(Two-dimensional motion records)
*** Begin section ***

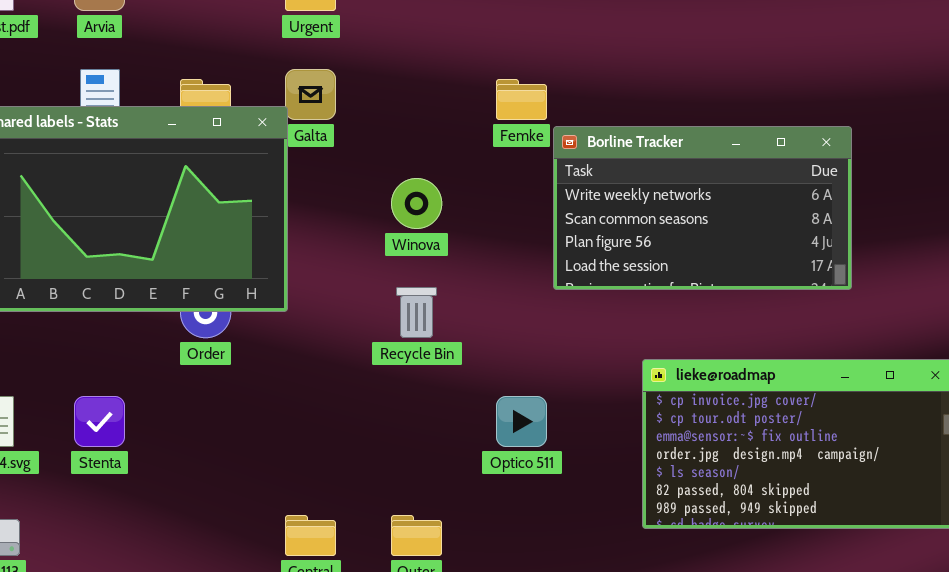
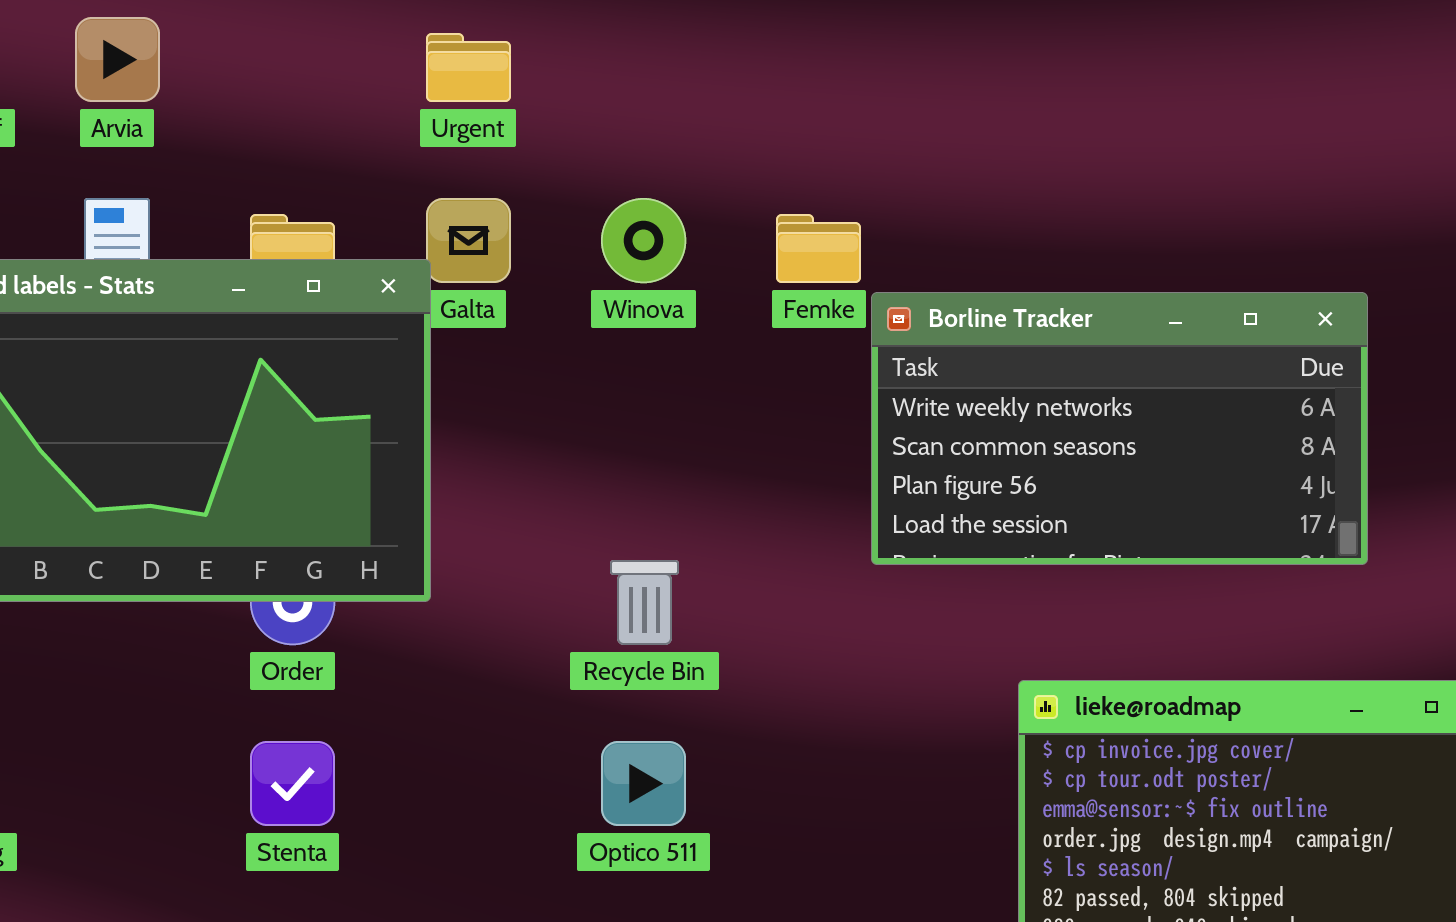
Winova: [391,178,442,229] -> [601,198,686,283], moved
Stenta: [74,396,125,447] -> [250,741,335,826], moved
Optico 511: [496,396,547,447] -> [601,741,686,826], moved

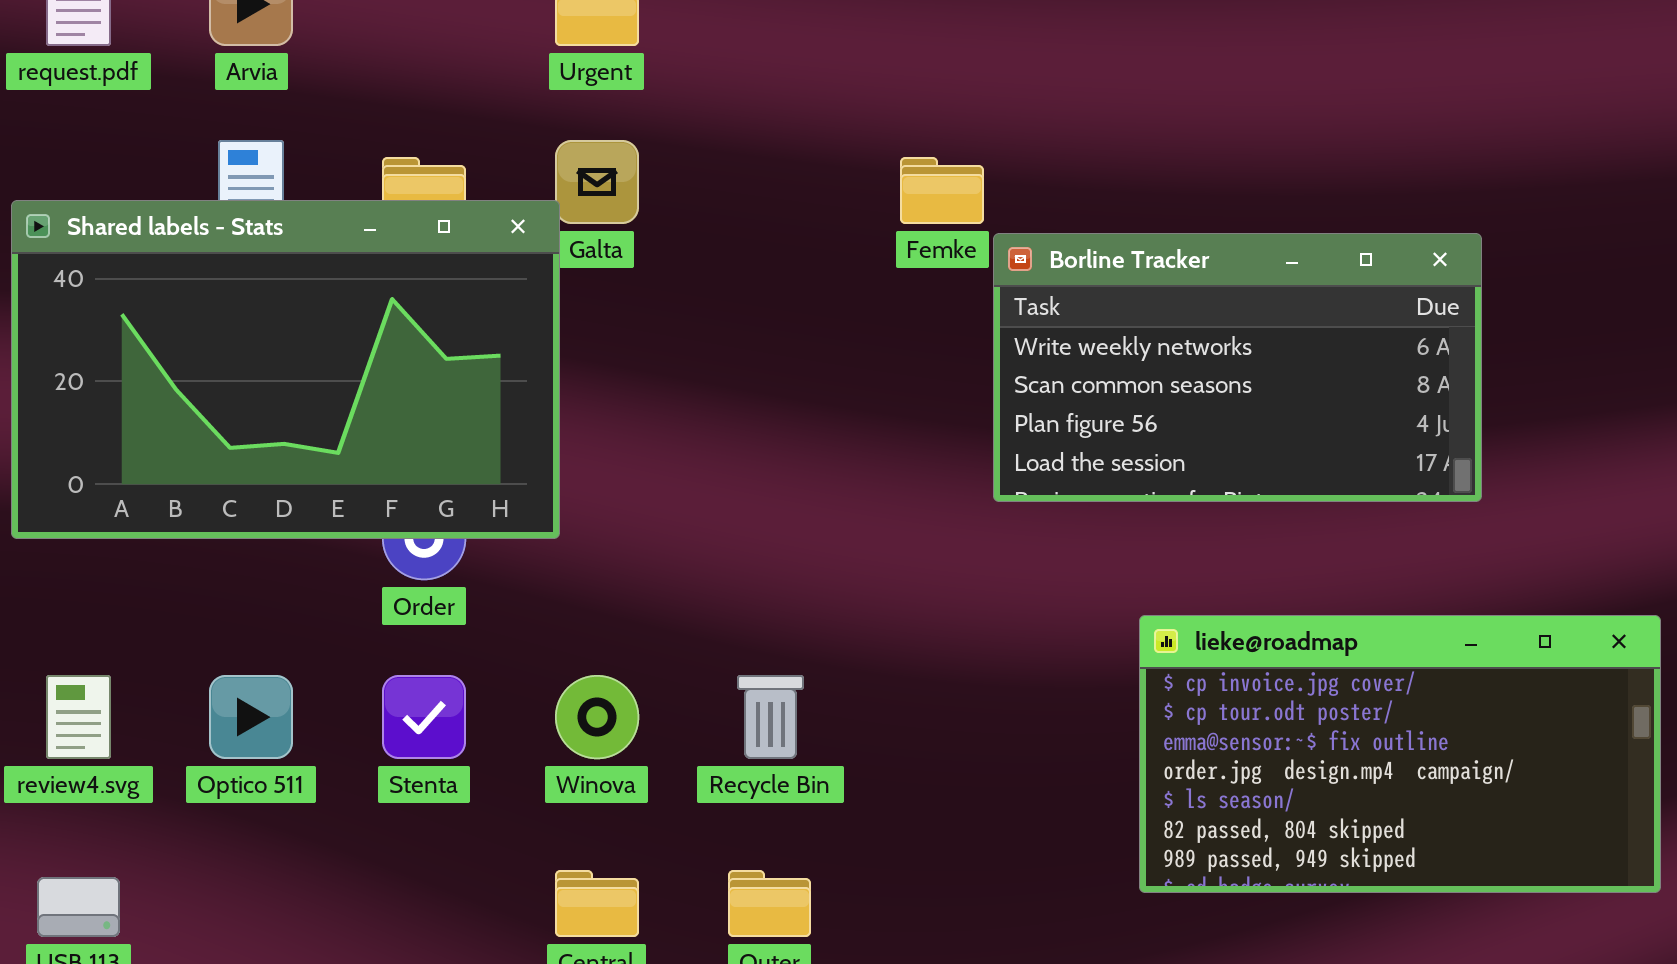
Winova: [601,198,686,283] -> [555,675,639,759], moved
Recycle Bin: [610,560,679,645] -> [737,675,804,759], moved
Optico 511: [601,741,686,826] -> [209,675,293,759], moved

*** End section ***
*** Begin section ***

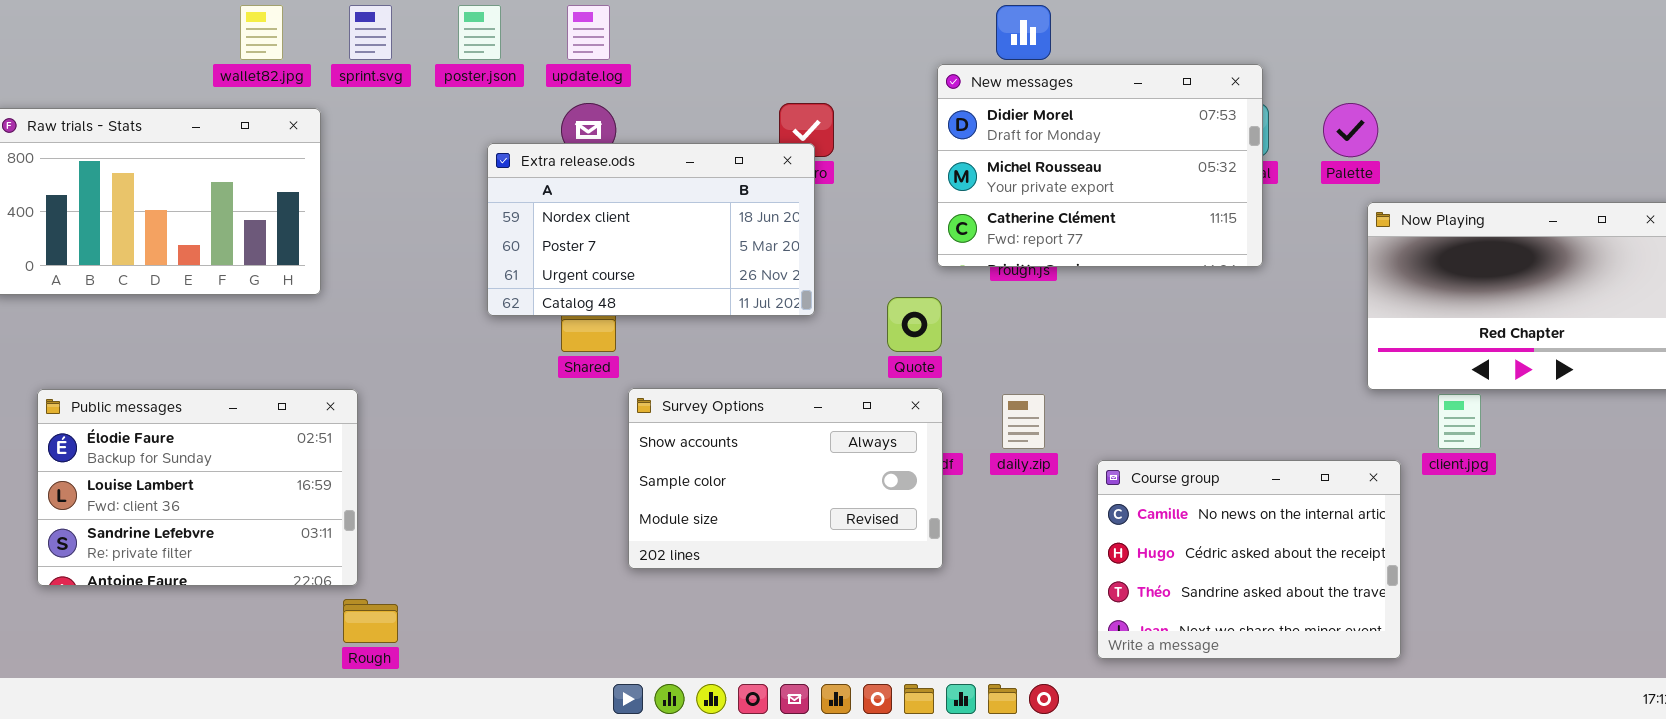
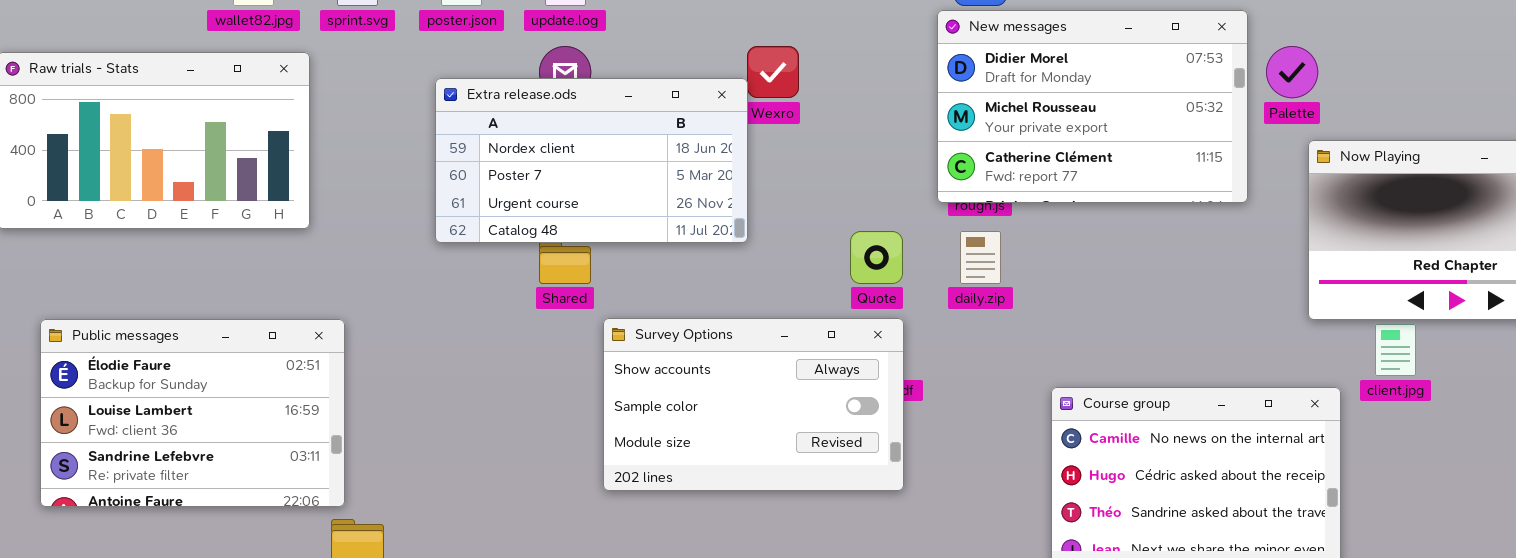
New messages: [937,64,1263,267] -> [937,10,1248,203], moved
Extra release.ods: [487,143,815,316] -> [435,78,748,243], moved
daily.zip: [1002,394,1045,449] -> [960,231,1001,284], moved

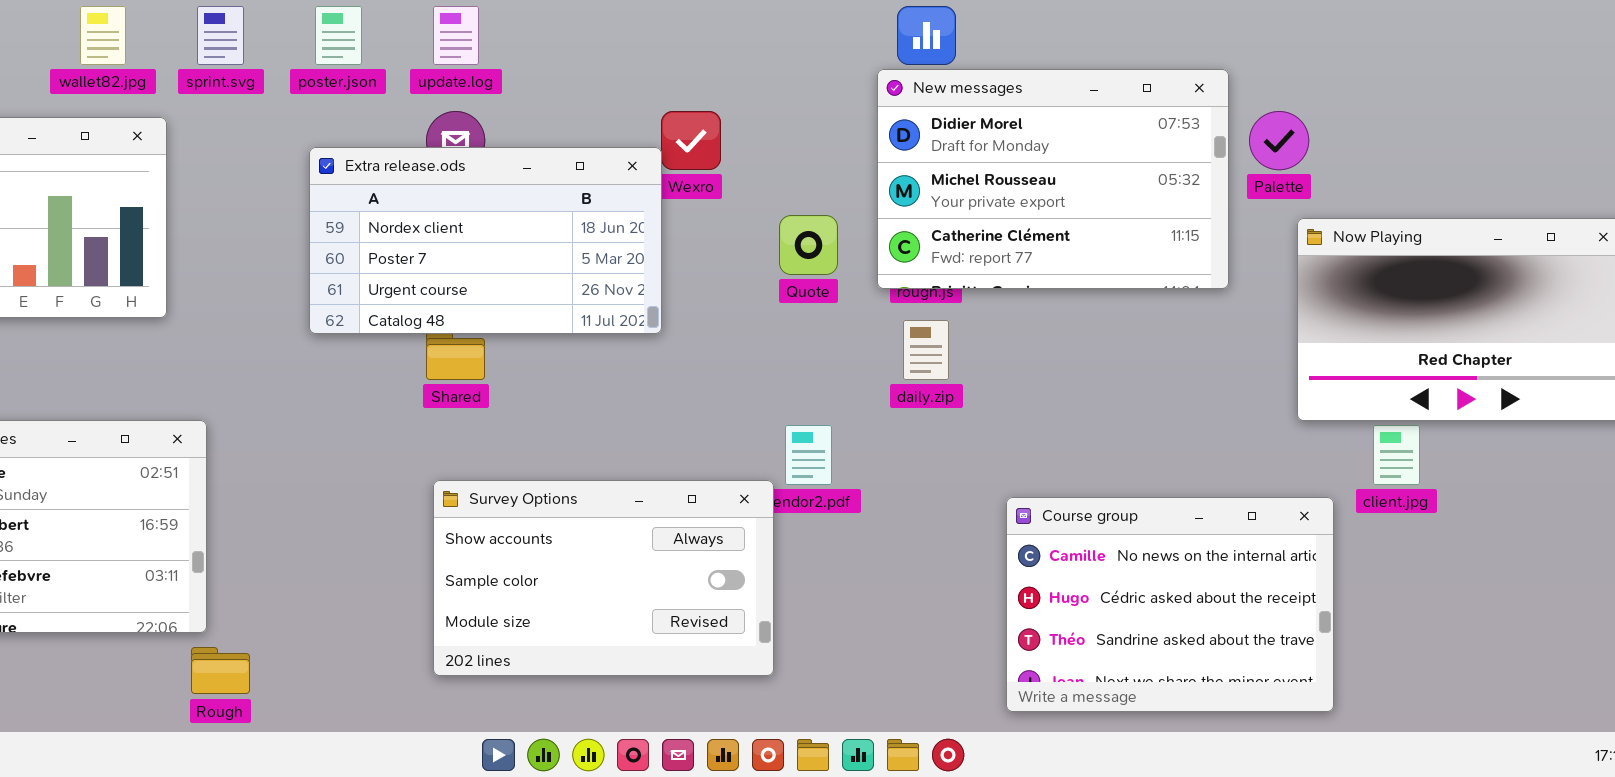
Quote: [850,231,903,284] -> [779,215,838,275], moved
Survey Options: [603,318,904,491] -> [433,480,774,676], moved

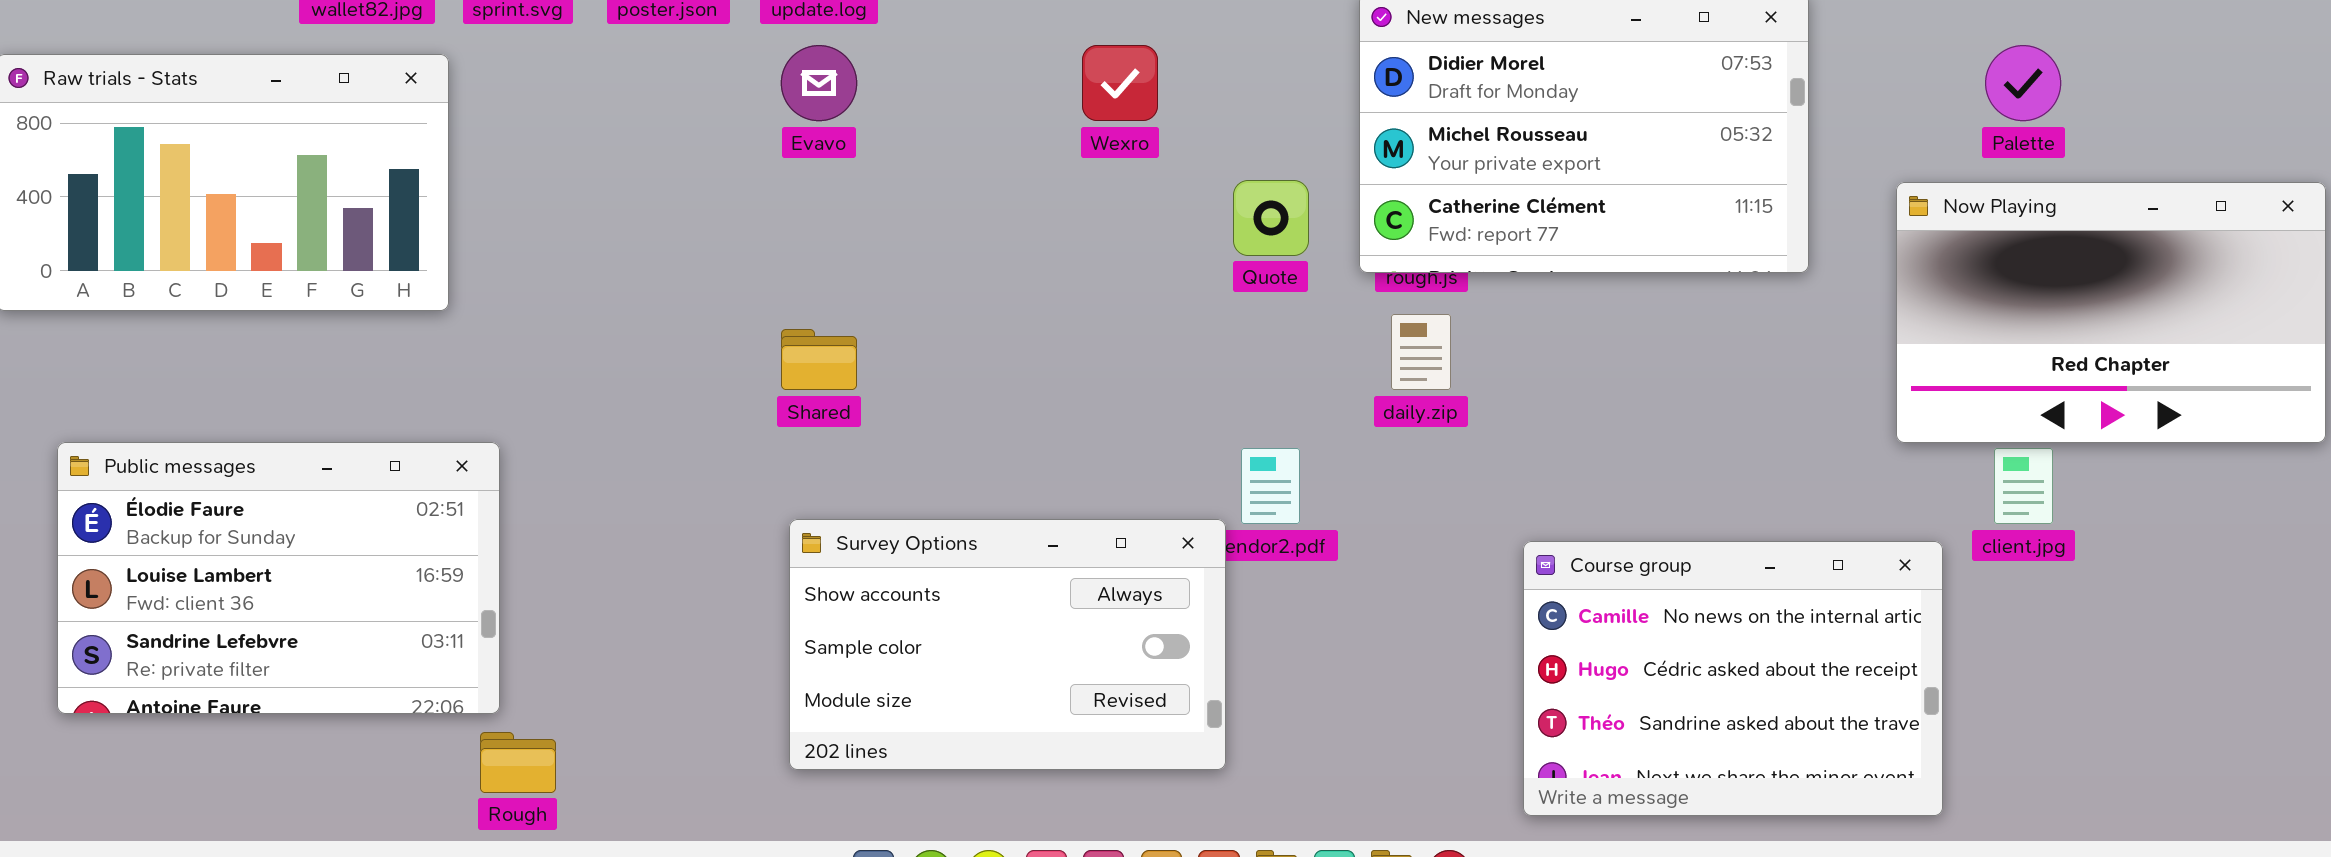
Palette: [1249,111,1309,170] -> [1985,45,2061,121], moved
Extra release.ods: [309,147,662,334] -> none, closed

*** End section ***

**INSTRUCTIONS FOR THE TASK**
Among the lines of the data, identify those with the word "Optico". Copy each of them.

**RESULT BELOW**
Optico 511: [496,396,547,447] -> [601,741,686,826], moved
Optico 511: [601,741,686,826] -> [209,675,293,759], moved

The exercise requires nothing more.